> _Provided data_
BEGIN

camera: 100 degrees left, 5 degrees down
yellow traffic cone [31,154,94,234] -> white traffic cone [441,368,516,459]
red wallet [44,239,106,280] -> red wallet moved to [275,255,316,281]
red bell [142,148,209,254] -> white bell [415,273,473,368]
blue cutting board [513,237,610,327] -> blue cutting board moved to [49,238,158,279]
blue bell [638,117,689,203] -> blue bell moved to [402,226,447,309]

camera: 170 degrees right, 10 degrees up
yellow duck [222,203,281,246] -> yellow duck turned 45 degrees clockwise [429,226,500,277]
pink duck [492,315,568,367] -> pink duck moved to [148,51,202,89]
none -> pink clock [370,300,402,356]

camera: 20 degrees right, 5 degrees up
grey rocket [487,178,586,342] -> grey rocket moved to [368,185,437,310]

END
BEGIN

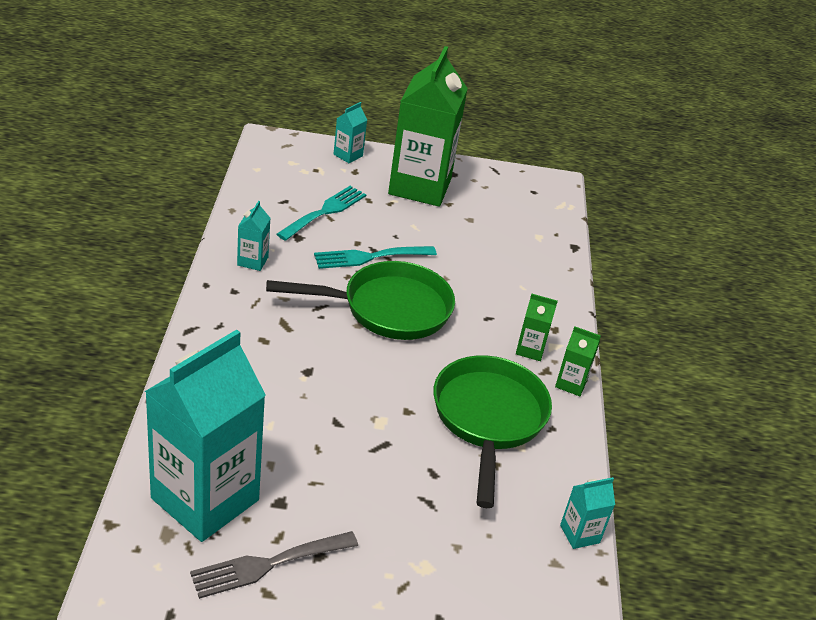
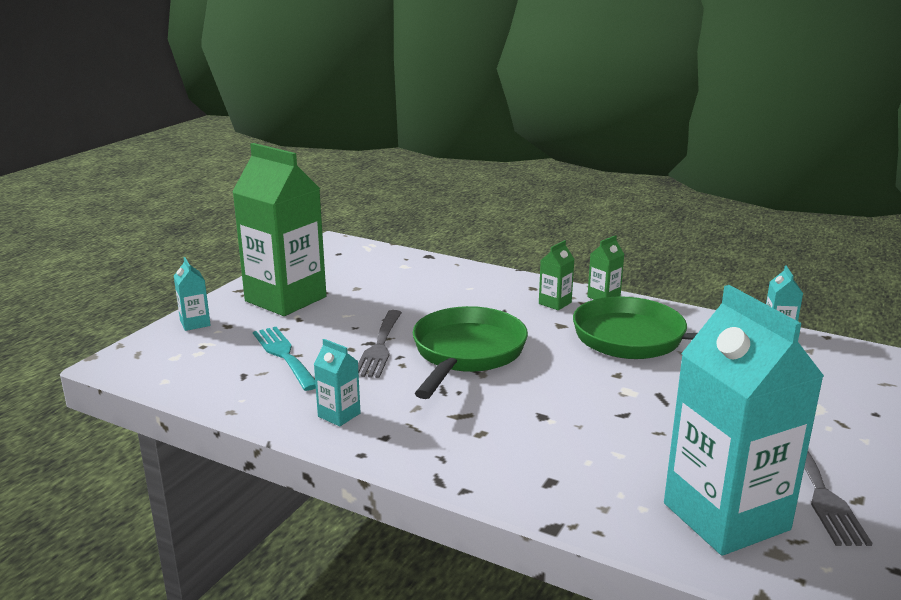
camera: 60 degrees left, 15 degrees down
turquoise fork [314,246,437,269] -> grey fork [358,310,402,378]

END

> _What to do_
Where a line in the records above includes the string "down", show it.

> _Answer for this exercise_
camera: 100 degrees left, 5 degrees down
camera: 60 degrees left, 15 degrees down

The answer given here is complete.